----- RECORDED INFORMATION -----
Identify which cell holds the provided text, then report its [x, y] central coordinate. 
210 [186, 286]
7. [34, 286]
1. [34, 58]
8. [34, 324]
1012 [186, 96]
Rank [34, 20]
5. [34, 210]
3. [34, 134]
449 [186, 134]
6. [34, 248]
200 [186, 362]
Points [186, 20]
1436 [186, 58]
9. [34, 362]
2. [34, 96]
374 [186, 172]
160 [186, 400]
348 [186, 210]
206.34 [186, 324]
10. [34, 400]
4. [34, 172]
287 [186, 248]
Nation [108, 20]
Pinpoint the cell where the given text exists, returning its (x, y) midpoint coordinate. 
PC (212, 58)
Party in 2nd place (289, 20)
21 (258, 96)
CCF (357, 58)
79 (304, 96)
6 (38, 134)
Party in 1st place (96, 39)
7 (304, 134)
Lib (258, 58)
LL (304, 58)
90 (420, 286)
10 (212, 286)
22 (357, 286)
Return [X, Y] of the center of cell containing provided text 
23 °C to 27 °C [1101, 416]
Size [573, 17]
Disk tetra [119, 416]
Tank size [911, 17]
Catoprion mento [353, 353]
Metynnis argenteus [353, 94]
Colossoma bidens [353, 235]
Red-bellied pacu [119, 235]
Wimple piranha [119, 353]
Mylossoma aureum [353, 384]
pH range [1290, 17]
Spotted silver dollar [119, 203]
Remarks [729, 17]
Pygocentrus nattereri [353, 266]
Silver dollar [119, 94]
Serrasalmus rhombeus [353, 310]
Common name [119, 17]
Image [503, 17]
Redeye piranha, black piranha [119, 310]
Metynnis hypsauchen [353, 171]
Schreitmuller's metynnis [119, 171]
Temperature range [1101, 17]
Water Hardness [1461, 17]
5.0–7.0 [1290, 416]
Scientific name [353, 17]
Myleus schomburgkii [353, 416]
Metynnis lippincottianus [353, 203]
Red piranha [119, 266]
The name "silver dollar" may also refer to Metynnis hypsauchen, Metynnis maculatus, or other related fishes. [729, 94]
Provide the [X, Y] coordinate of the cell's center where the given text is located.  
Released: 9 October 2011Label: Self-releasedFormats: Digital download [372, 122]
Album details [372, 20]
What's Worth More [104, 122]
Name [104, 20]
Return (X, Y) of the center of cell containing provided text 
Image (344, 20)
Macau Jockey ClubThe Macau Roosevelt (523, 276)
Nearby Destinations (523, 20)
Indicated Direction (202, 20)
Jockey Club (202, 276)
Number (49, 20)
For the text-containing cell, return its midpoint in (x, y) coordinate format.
-----
> [TASK TO CARRY OUT] Write out everything from the start of the records down through the line containing "4. [34, 172]", swapping "coordinate" for "point" and changing nothing else.

> [FULL ANSWER]
Identify which cell holds the provided text, then report its [x, y] central point. 
210 [186, 286]
7. [34, 286]
1. [34, 58]
8. [34, 324]
1012 [186, 96]
Rank [34, 20]
5. [34, 210]
3. [34, 134]
449 [186, 134]
6. [34, 248]
200 [186, 362]
Points [186, 20]
1436 [186, 58]
9. [34, 362]
2. [34, 96]
374 [186, 172]
160 [186, 400]
348 [186, 210]
206.34 [186, 324]
10. [34, 400]
4. [34, 172]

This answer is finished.